▶ Dataset content
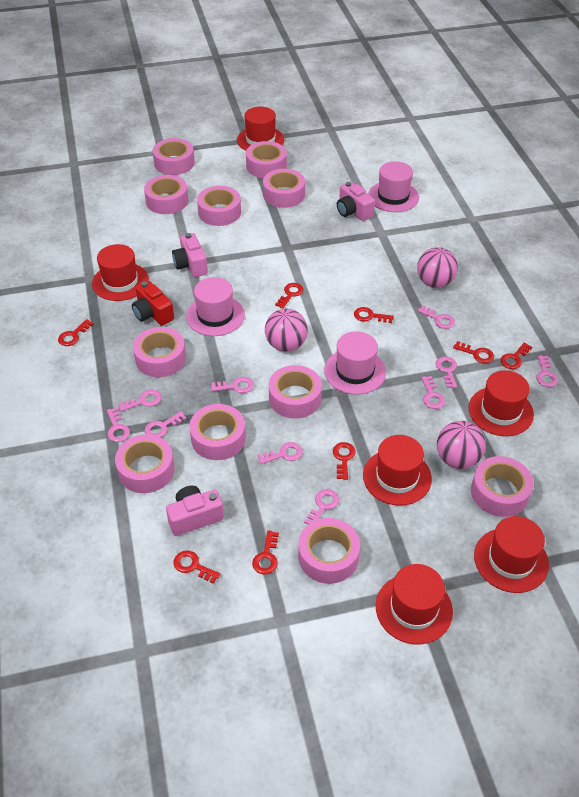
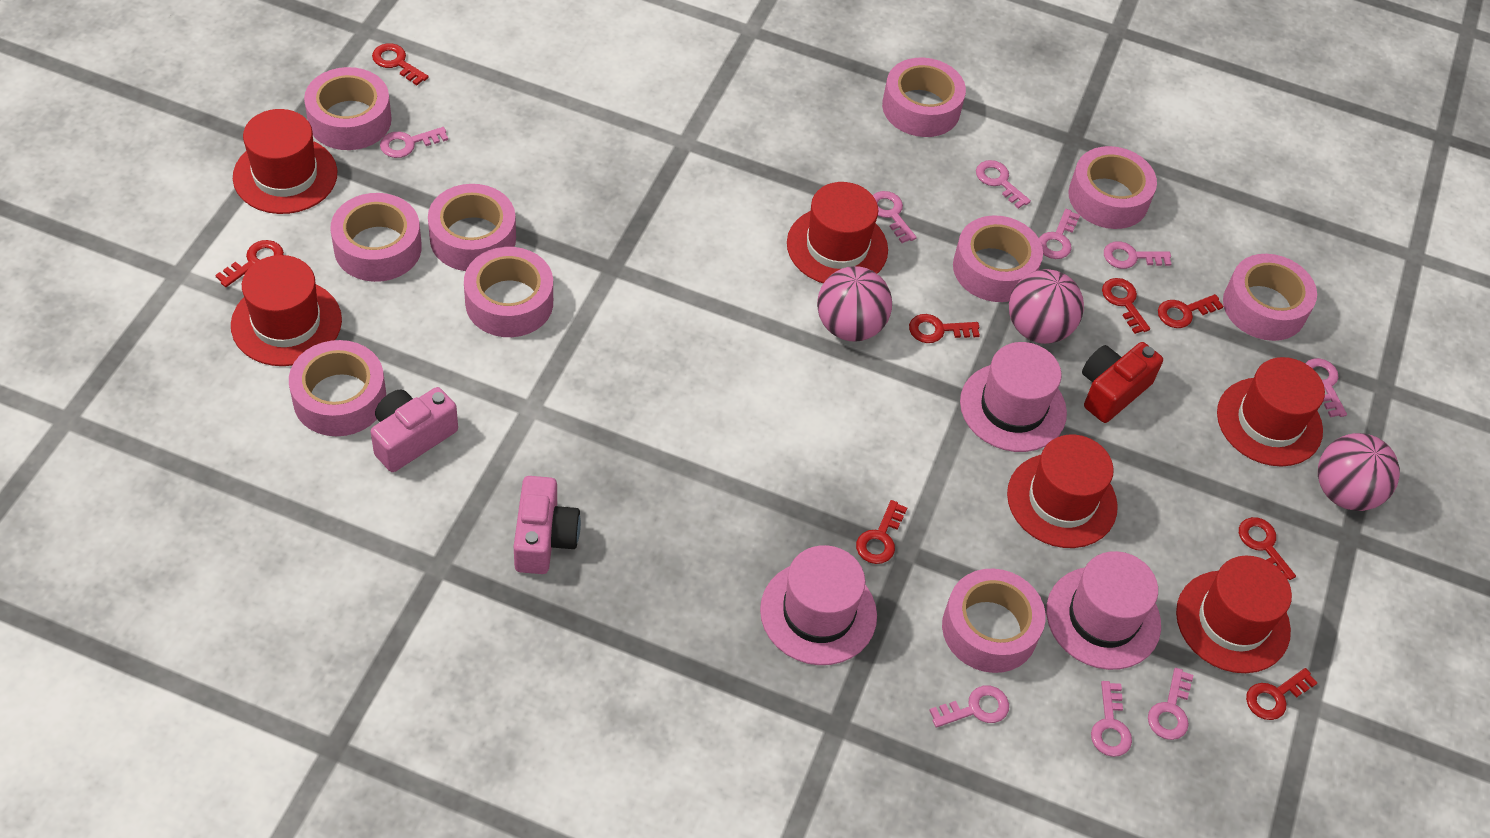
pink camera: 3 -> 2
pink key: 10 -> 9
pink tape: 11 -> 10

---

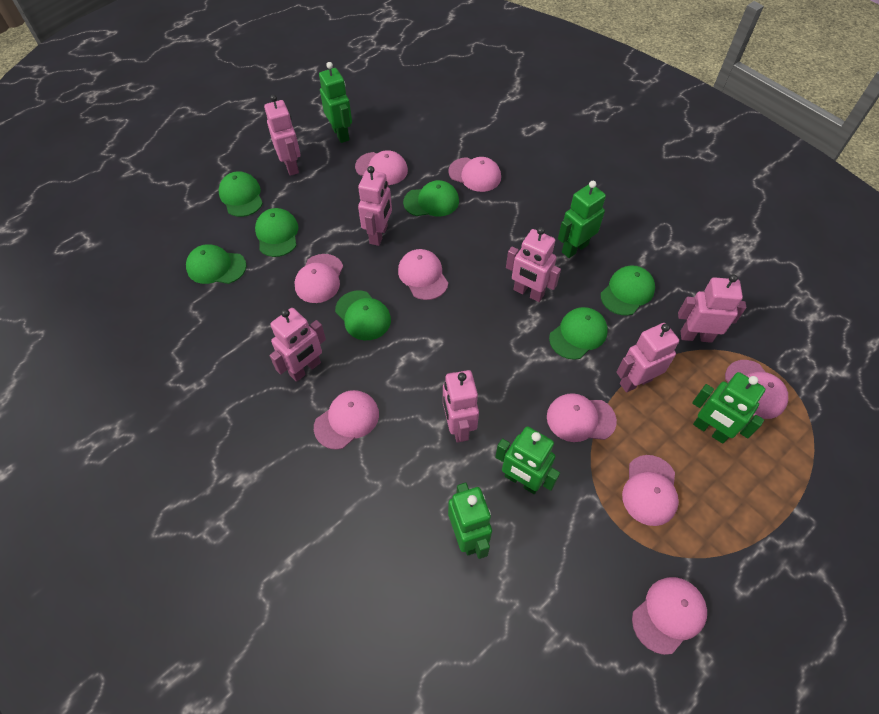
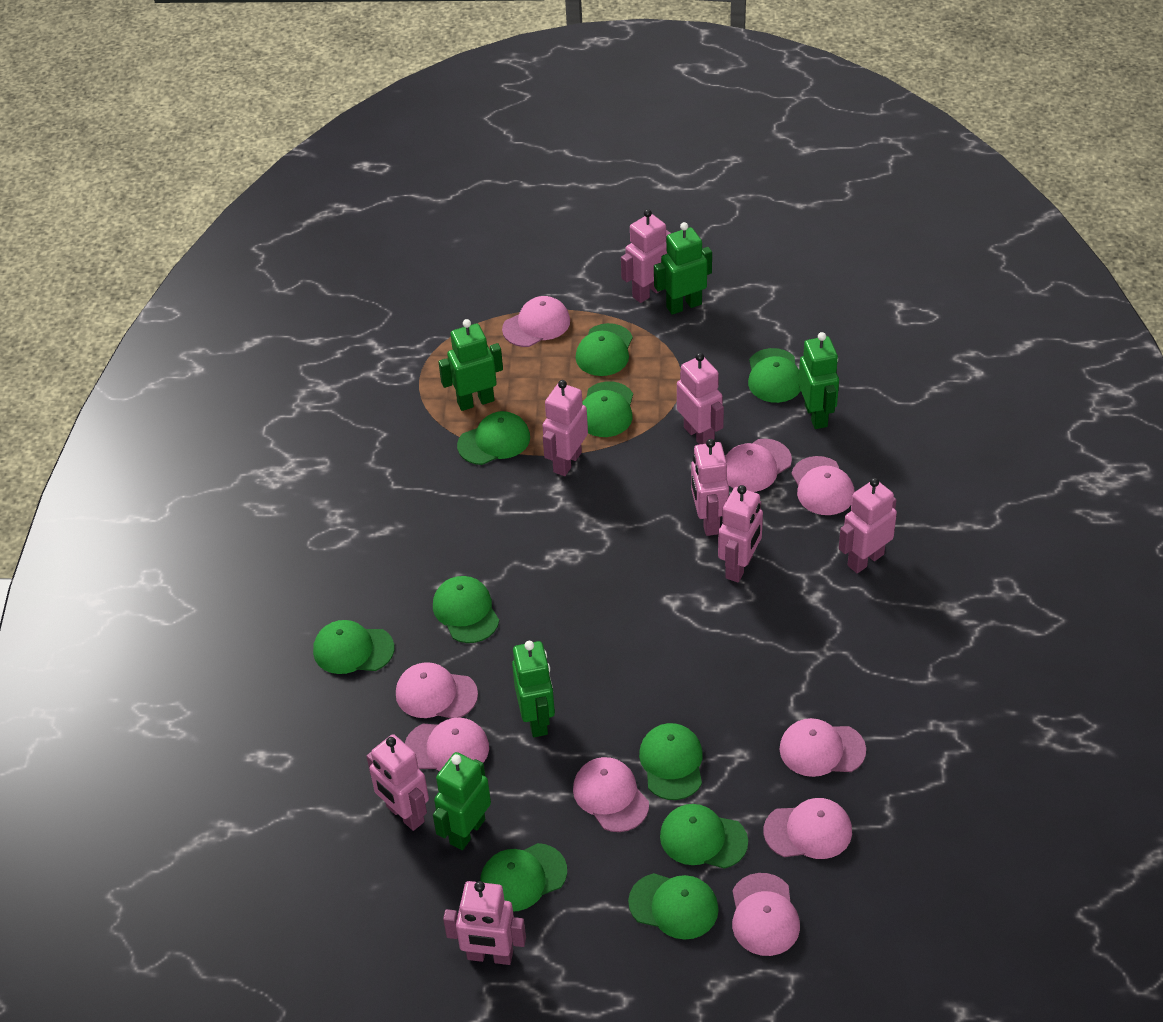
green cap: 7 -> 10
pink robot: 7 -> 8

▶ Exercise objective
Each line in the listing where the word "pink" is found is to be copied.

▶ Exercise response
pink camera: 3 -> 2
pink key: 10 -> 9
pink tape: 11 -> 10
pink robot: 7 -> 8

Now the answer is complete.